Put every one of the records below into a numbered list, leaving out any blank lines.

====== ROWS ======

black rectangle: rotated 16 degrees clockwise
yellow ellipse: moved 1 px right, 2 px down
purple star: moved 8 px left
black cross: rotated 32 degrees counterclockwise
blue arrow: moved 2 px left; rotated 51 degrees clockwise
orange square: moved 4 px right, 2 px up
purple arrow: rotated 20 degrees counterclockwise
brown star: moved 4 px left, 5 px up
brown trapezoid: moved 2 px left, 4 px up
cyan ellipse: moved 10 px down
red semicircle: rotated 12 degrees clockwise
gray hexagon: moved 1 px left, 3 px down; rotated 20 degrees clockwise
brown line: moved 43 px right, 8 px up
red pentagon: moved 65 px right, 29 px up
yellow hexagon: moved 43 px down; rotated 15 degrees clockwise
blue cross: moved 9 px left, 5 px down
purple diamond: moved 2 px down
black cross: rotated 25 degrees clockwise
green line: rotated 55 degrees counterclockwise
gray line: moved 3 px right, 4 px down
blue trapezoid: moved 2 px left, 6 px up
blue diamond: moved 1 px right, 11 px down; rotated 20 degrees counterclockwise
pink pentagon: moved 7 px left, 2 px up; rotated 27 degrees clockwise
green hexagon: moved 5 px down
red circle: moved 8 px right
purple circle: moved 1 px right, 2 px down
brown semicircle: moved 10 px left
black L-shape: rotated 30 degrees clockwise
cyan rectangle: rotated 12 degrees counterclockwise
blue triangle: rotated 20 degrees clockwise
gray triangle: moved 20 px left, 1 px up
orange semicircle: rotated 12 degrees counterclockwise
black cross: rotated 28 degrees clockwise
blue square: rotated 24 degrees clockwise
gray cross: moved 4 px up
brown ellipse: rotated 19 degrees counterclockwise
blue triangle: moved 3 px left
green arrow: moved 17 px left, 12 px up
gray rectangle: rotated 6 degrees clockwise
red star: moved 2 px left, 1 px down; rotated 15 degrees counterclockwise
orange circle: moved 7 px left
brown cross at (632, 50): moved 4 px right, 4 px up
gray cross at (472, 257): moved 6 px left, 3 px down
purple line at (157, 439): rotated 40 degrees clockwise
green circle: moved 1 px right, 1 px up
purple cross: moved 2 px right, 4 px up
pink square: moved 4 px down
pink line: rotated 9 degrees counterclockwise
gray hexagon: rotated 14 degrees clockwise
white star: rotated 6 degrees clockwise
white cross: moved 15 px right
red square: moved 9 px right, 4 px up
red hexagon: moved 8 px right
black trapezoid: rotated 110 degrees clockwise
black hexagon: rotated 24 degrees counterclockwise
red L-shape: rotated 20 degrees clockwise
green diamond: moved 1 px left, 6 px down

======

EXPECTED ANSWER:
1. black rectangle: rotated 16 degrees clockwise
2. yellow ellipse: moved 1 px right, 2 px down
3. purple star: moved 8 px left
4. black cross: rotated 32 degrees counterclockwise
5. blue arrow: moved 2 px left; rotated 51 degrees clockwise
6. orange square: moved 4 px right, 2 px up
7. purple arrow: rotated 20 degrees counterclockwise
8. brown star: moved 4 px left, 5 px up
9. brown trapezoid: moved 2 px left, 4 px up
10. cyan ellipse: moved 10 px down
11. red semicircle: rotated 12 degrees clockwise
12. gray hexagon: moved 1 px left, 3 px down; rotated 20 degrees clockwise
13. brown line: moved 43 px right, 8 px up
14. red pentagon: moved 65 px right, 29 px up
15. yellow hexagon: moved 43 px down; rotated 15 degrees clockwise
16. blue cross: moved 9 px left, 5 px down
17. purple diamond: moved 2 px down
18. black cross: rotated 25 degrees clockwise
19. green line: rotated 55 degrees counterclockwise
20. gray line: moved 3 px right, 4 px down
21. blue trapezoid: moved 2 px left, 6 px up
22. blue diamond: moved 1 px right, 11 px down; rotated 20 degrees counterclockwise
23. pink pentagon: moved 7 px left, 2 px up; rotated 27 degrees clockwise
24. green hexagon: moved 5 px down
25. red circle: moved 8 px right
26. purple circle: moved 1 px right, 2 px down
27. brown semicircle: moved 10 px left
28. black L-shape: rotated 30 degrees clockwise
29. cyan rectangle: rotated 12 degrees counterclockwise
30. blue triangle: rotated 20 degrees clockwise
31. gray triangle: moved 20 px left, 1 px up
32. orange semicircle: rotated 12 degrees counterclockwise
33. black cross: rotated 28 degrees clockwise
34. blue square: rotated 24 degrees clockwise
35. gray cross: moved 4 px up
36. brown ellipse: rotated 19 degrees counterclockwise
37. blue triangle: moved 3 px left
38. green arrow: moved 17 px left, 12 px up
39. gray rectangle: rotated 6 degrees clockwise
40. red star: moved 2 px left, 1 px down; rotated 15 degrees counterclockwise
41. orange circle: moved 7 px left
42. brown cross at (632, 50): moved 4 px right, 4 px up
43. gray cross at (472, 257): moved 6 px left, 3 px down
44. purple line at (157, 439): rotated 40 degrees clockwise
45. green circle: moved 1 px right, 1 px up
46. purple cross: moved 2 px right, 4 px up
47. pink square: moved 4 px down
48. pink line: rotated 9 degrees counterclockwise
49. gray hexagon: rotated 14 degrees clockwise
50. white star: rotated 6 degrees clockwise
51. white cross: moved 15 px right
52. red square: moved 9 px right, 4 px up
53. red hexagon: moved 8 px right
54. black trapezoid: rotated 110 degrees clockwise
55. black hexagon: rotated 24 degrees counterclockwise
56. red L-shape: rotated 20 degrees clockwise
57. green diamond: moved 1 px left, 6 px down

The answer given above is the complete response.